╔══

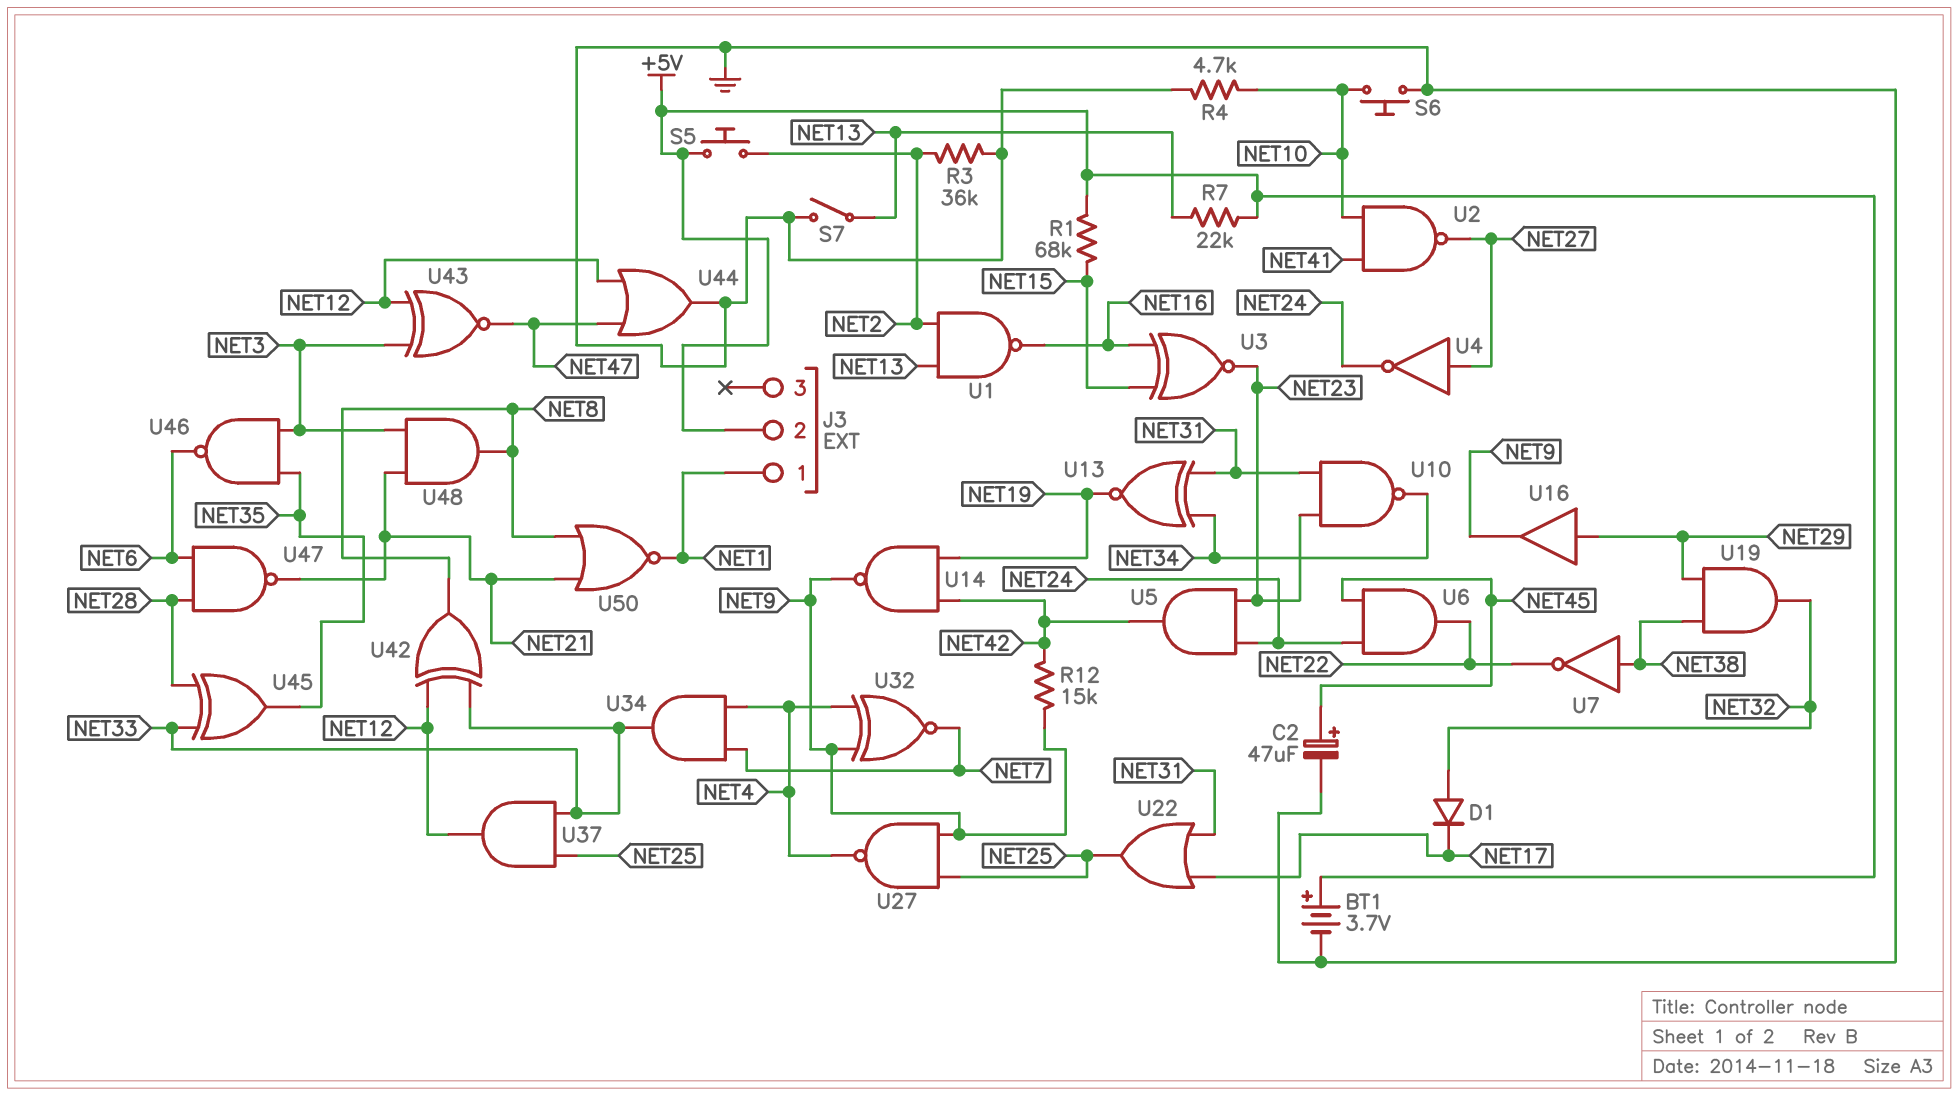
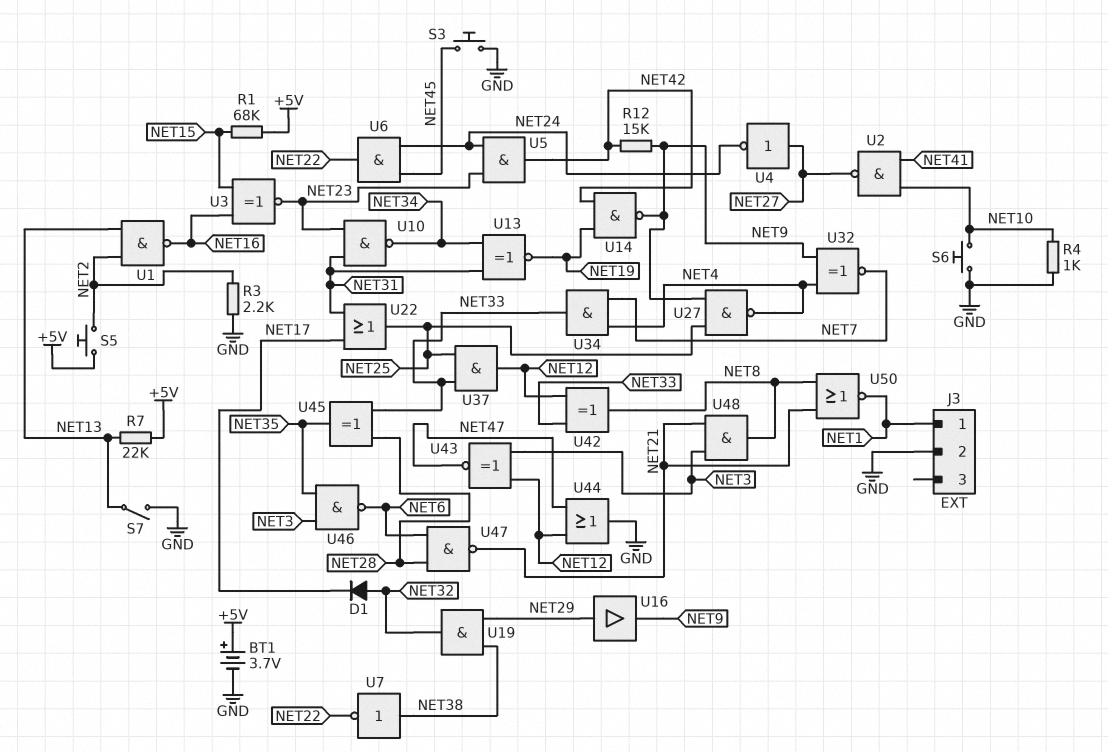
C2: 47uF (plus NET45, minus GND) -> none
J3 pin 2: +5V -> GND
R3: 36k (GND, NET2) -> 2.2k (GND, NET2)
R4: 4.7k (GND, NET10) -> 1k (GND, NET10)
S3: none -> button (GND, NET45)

╚══

**Work item:** Wherever the word "none" turns up in a line of the entries above, copy that line.

**Task result:**
C2: 47uF (plus NET45, minus GND) -> none
S3: none -> button (GND, NET45)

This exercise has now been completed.